--- Records ---

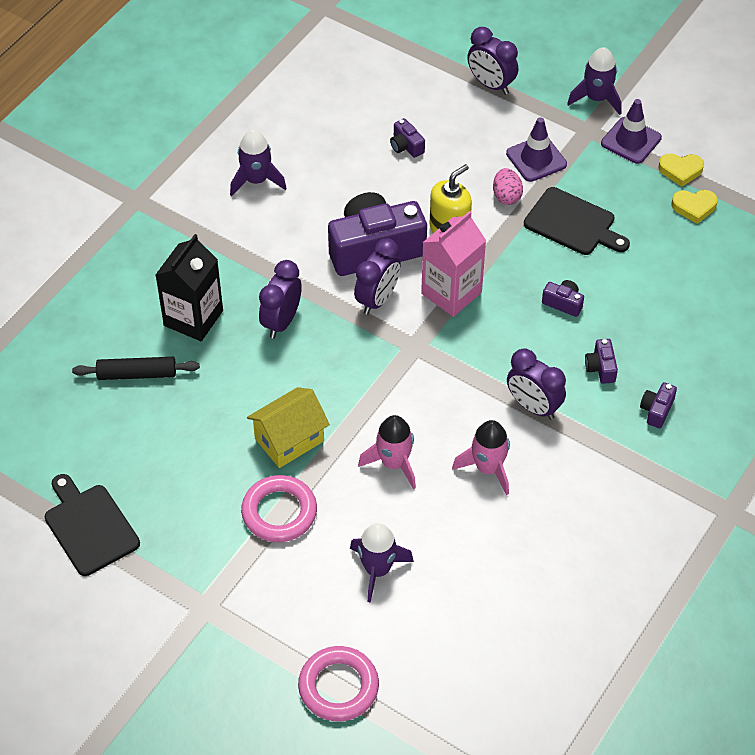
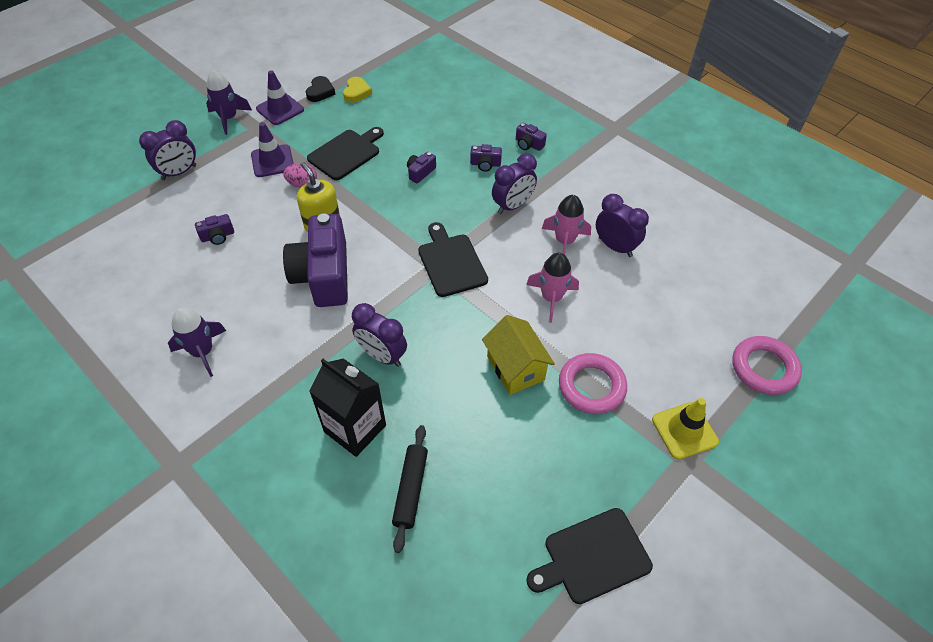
camera: 80 degrees left, 0 degrees up
(239, 603) = (684, 430): none -> yellow traffic cone
(377, 299) = (379, 282): purple clock -> purple clock (615, 247)
(377, 570) = (654, 325): purple rocket -> none
(423, 359) = (451, 262): none -> black cutting board
(451, 293) = (389, 234): pink carton -> none
(680, 170) = (320, 92): yellow heart -> black heart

---

## Assigned task
Each line above that holds the string "purple" should be copied and shown.

## Solution to the problem
(377, 299) = (379, 282): purple clock -> purple clock (615, 247)
(377, 570) = (654, 325): purple rocket -> none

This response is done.